Before-and-after object listings:
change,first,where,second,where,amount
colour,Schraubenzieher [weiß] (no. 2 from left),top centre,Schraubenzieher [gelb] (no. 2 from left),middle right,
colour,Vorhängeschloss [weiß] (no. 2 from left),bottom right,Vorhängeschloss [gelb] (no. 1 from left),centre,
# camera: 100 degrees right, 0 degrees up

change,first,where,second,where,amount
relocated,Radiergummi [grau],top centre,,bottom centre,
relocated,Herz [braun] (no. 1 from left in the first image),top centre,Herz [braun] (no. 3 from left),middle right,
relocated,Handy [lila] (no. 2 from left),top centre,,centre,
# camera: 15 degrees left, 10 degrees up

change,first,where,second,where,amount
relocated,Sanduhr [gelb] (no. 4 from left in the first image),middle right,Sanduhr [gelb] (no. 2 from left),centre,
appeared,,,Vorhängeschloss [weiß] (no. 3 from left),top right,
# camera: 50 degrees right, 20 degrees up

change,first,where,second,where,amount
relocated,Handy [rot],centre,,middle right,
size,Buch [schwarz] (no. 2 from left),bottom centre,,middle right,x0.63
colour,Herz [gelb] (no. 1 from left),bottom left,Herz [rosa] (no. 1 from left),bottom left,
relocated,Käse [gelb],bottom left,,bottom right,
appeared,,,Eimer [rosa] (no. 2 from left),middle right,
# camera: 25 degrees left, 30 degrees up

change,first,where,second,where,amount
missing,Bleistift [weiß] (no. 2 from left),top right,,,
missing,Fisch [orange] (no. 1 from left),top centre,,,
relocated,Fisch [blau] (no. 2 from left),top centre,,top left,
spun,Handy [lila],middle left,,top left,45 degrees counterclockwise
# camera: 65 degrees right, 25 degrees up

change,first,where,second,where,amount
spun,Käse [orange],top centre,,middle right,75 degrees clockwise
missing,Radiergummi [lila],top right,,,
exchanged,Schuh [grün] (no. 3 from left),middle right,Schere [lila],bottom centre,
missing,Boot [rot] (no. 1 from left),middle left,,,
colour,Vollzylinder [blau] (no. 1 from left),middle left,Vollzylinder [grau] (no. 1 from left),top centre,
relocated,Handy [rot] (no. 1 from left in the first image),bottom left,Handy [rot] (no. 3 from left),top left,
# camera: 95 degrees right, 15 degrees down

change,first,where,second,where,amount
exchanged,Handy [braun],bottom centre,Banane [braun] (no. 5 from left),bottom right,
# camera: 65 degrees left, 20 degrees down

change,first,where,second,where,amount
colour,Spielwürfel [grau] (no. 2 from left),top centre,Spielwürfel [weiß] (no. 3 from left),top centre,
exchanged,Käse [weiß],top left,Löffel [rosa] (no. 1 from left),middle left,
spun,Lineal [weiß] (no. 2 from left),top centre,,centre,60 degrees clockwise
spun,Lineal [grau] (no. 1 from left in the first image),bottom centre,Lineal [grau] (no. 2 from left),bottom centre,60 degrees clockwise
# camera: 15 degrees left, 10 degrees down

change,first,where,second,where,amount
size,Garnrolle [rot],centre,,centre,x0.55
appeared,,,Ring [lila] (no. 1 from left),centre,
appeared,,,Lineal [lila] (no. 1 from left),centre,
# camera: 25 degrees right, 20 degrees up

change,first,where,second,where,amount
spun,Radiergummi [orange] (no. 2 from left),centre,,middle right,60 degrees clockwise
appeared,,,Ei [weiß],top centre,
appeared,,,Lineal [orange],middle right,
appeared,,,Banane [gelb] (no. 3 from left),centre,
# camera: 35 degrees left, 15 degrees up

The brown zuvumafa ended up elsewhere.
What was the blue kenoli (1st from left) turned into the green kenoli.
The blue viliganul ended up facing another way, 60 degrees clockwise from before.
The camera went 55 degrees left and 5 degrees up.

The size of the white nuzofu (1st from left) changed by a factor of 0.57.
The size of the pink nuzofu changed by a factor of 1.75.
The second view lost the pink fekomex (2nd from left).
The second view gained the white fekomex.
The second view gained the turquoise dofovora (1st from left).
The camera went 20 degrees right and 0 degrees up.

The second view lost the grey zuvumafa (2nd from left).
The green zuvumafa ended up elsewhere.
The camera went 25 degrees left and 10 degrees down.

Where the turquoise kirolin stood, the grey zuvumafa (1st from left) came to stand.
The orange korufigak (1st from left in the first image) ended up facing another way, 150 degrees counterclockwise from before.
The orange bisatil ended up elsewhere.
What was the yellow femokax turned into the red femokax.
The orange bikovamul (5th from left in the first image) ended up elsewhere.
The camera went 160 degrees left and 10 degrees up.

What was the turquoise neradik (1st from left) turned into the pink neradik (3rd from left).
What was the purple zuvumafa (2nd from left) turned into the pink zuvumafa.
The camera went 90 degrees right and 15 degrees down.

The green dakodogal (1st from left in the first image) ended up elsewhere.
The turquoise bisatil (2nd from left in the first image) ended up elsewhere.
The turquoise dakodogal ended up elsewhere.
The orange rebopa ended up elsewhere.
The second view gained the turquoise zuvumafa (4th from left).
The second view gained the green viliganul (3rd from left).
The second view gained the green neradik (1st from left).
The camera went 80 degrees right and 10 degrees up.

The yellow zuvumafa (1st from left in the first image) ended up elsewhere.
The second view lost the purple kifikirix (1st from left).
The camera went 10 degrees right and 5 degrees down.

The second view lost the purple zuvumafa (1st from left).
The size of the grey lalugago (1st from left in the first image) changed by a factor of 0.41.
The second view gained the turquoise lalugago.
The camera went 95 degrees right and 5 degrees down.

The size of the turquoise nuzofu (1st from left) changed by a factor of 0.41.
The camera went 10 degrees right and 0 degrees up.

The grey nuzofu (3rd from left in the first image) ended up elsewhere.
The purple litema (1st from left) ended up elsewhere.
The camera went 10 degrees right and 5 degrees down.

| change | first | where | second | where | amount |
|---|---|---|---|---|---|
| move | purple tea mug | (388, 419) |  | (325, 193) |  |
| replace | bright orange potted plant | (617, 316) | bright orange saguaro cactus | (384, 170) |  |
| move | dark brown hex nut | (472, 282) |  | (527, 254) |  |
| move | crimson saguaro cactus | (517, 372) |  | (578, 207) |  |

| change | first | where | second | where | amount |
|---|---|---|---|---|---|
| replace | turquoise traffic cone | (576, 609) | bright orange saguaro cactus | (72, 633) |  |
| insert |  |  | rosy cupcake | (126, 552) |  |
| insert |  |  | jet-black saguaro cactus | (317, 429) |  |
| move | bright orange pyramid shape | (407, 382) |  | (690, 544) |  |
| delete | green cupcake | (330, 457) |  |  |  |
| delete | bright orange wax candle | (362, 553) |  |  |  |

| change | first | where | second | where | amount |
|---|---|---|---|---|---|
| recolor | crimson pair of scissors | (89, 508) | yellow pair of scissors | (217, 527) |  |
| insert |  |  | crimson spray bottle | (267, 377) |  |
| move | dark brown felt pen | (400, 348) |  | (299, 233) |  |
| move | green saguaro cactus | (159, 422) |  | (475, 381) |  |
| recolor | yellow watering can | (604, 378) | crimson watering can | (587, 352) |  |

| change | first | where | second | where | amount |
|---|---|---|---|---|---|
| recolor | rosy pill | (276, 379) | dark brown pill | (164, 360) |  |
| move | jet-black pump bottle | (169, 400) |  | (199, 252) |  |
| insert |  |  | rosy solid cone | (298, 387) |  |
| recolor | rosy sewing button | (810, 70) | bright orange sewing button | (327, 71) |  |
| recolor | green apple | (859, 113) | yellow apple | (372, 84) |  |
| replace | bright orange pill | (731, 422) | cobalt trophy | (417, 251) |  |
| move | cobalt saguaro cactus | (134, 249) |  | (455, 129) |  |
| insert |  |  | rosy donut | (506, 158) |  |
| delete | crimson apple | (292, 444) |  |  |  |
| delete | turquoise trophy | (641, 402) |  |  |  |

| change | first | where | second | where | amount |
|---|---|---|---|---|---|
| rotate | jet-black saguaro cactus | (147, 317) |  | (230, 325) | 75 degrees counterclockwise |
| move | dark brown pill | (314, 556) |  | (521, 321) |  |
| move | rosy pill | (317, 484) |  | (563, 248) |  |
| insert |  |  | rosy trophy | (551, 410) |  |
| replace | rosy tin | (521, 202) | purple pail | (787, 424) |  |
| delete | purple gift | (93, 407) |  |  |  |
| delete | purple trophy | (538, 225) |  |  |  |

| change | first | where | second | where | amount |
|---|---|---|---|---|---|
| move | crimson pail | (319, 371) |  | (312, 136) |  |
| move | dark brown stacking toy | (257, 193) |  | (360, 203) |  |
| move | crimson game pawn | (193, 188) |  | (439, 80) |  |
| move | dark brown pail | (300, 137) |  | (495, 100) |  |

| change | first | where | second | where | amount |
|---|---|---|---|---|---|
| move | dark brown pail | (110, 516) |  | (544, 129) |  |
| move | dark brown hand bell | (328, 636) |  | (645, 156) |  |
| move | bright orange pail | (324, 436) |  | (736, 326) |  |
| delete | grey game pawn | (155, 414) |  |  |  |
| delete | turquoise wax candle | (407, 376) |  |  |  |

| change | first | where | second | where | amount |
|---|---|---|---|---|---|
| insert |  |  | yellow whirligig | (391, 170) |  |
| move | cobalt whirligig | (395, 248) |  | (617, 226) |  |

What the task requires
Starting at the first line of the entries above, please extract each line up to and including the line with "colour,Vorhängeschloss [weiß] (no.", unchanged, and add nothing.

Answer for the task
change,first,where,second,where,amount
colour,Schraubenzieher [weiß] (no. 2 from left),top centre,Schraubenzieher [gelb] (no. 2 from left),middle right,
colour,Vorhängeschloss [weiß] (no. 2 from left),bottom right,Vorhängeschloss [gelb] (no. 1 from left),centre,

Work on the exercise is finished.